The full listing is to be returned exactly as given, but without pictures.

Material provided —
══════
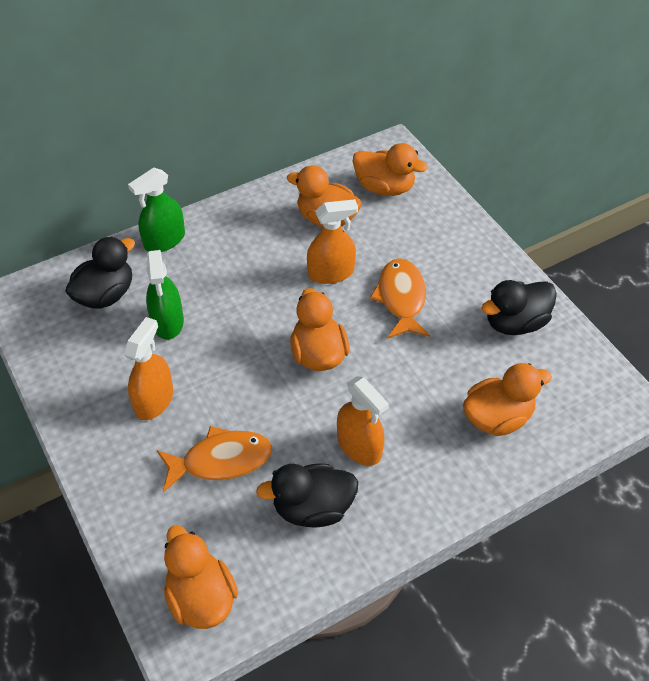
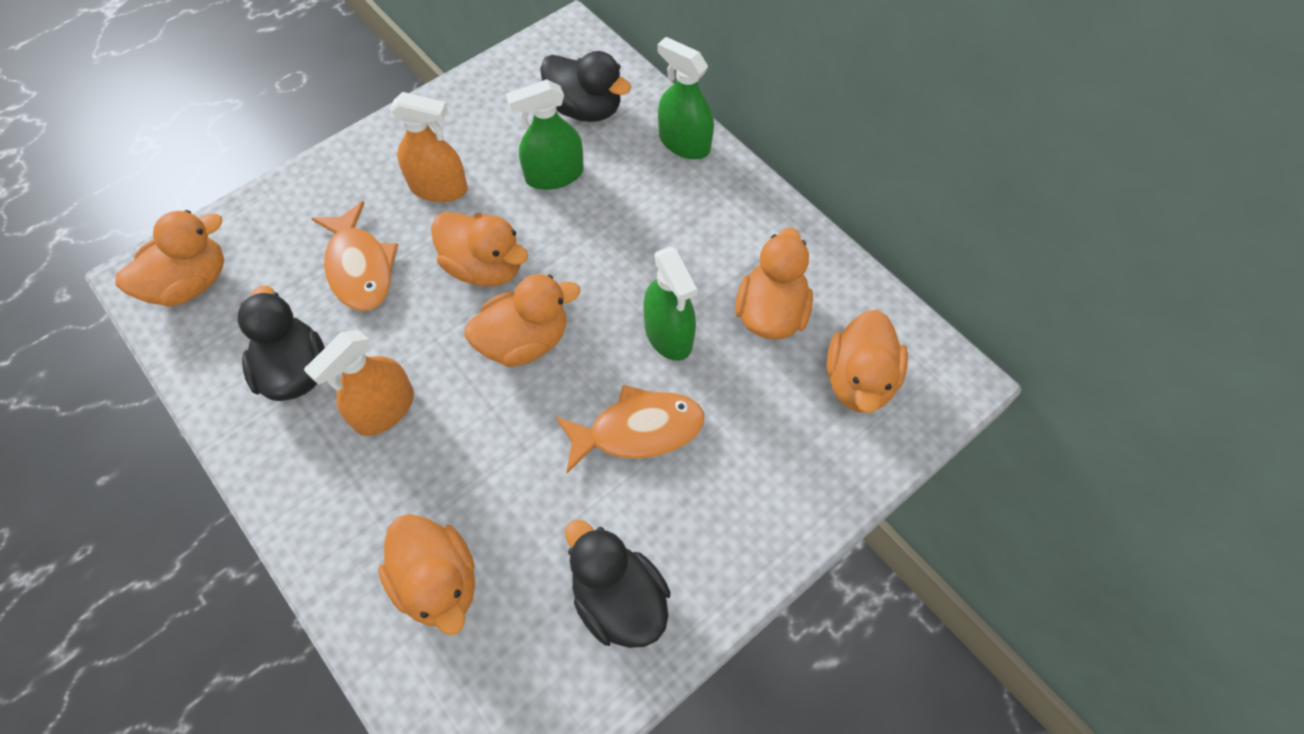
camera: 80 degrees right, 10 degrees up
orange spray bottle [307,199,358,284] -> green spray bottle [643,247,697,361]
none -> orange duck [431,212,528,287]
══════
The answer —
camera: 80 degrees right, 10 degrees up
orange spray bottle [307,199,358,284] -> green spray bottle [643,247,697,361]
none -> orange duck [431,212,528,287]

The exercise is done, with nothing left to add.